◆ **TASK TO CARRY OUT**
One number is the whole answer: how many lines of the records include "slope".

◆ **DATA FOR THE TASK**

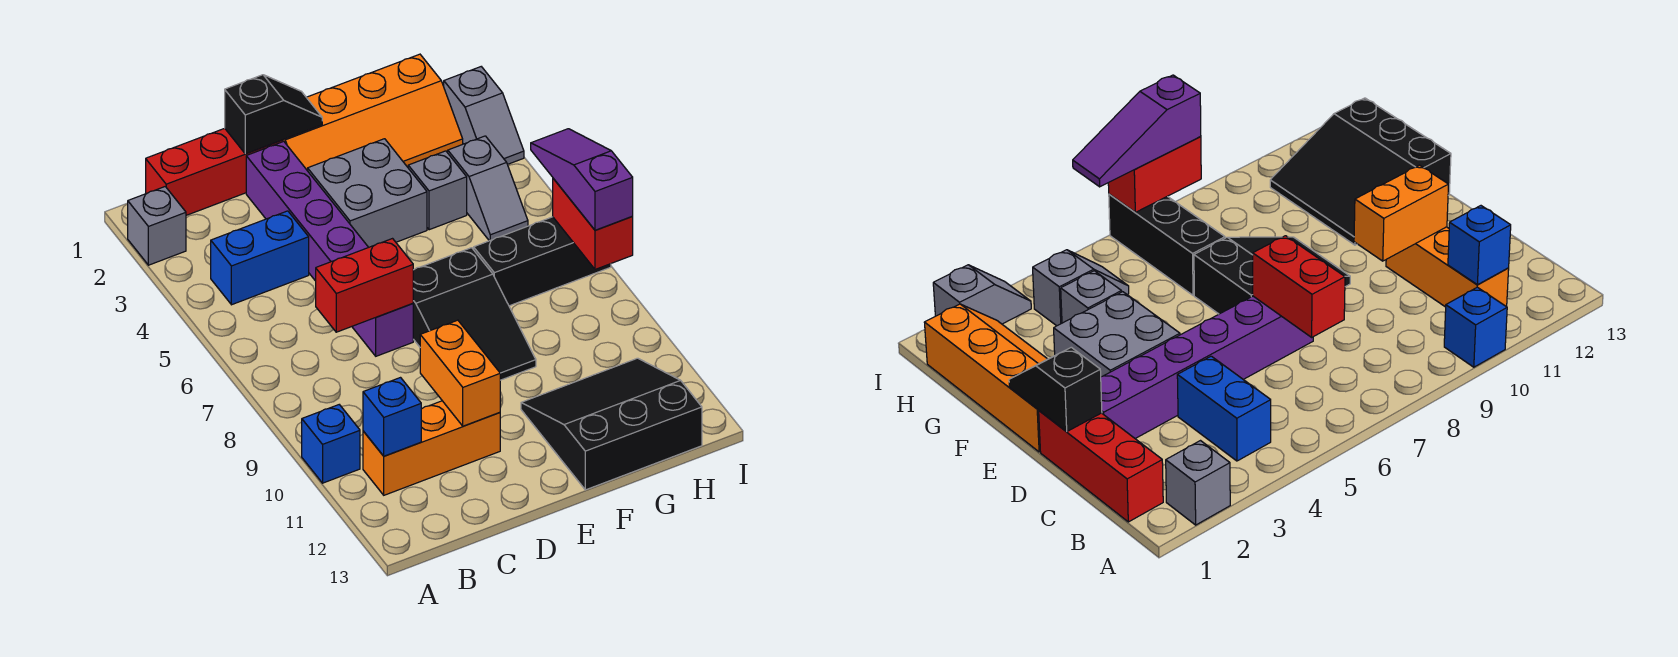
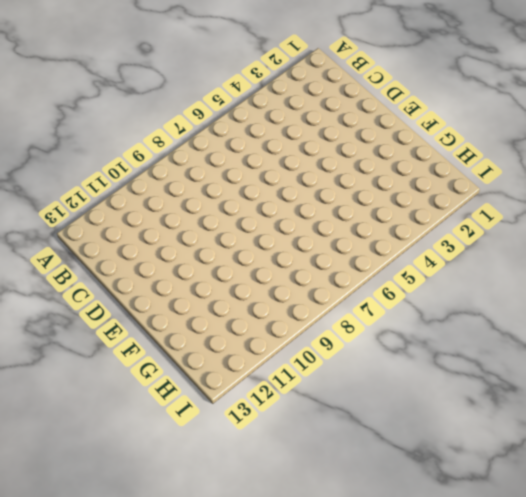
none -> grey brick A2 level 1
none -> blue brick A10 level 1
none -> red brick B1:D1 level 1

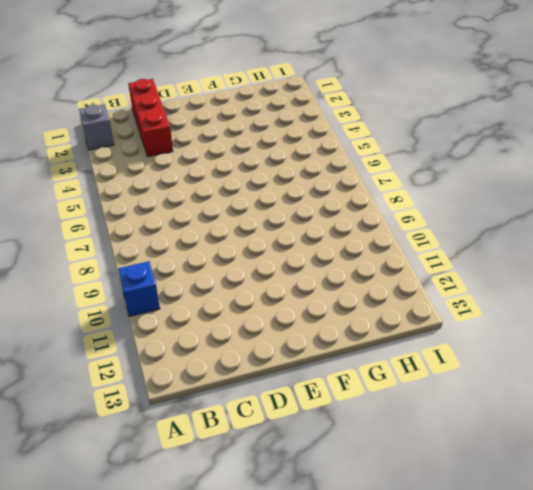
red brick C1:C3 level 1 -> red brick B1:D1 level 1
none -> blue brick B4:C4 level 1
none -> orange brick B11:D11 level 1
none -> purple brick D2:D7 level 1

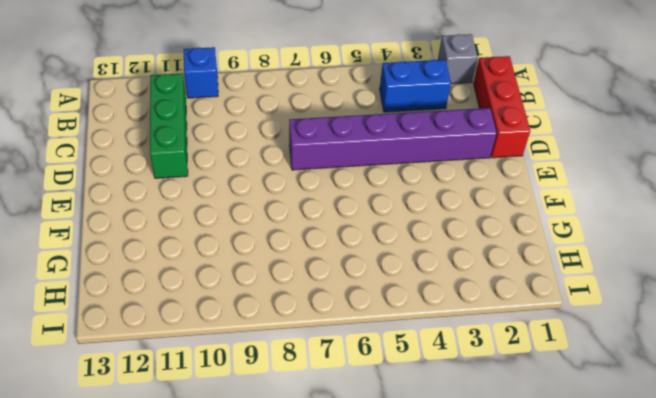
blue brick B3:B4 level 1 -> blue brick B4:C4 level 1
green brick B11:D11 level 1 -> orange brick B11:D11 level 1
none -> orange slope E1:H2 level 1 top 1
none -> grey brick E3:F4 level 1
none -> black slope E7:F9 level 1 top 7

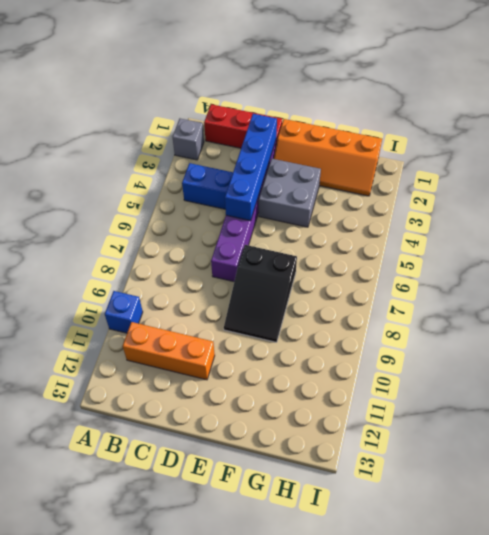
blue brick D2:D5 level 2 -> none
none -> black slope F11:H13 level 1 top 13
none -> grey brick G4 level 1
none -> black brick G7:I7 level 1

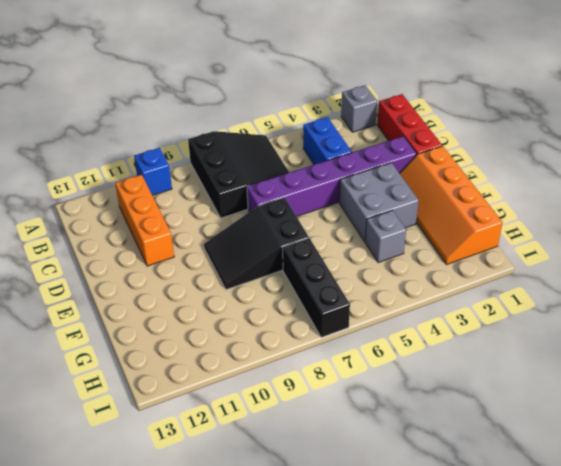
black slope A6:C8 level 1 top 8 -> black slope F11:H13 level 1 top 13
none -> grey slope H4:H5 level 1 top 4
none -> grey slope I2:I3 level 1 top 2
none -> blue brick B11 level 2

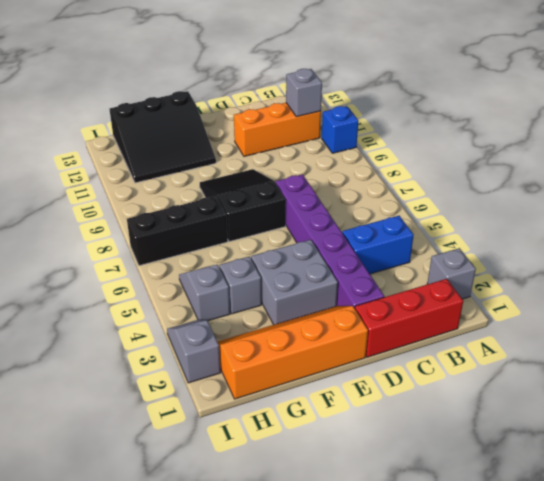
grey brick B11 level 2 -> blue brick B11 level 2
none -> red brick C7:D7 level 2
none -> black slope D1:E1 level 2 top D
none -> orange brick D10:D11 level 2

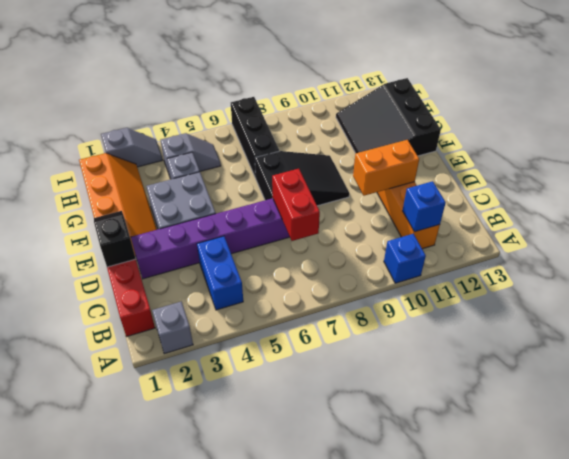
none -> red brick I7:I8 level 2
none -> purple slope I6:I8 level 3 top 8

◆ **RESPONSE TO THIS TASK**
8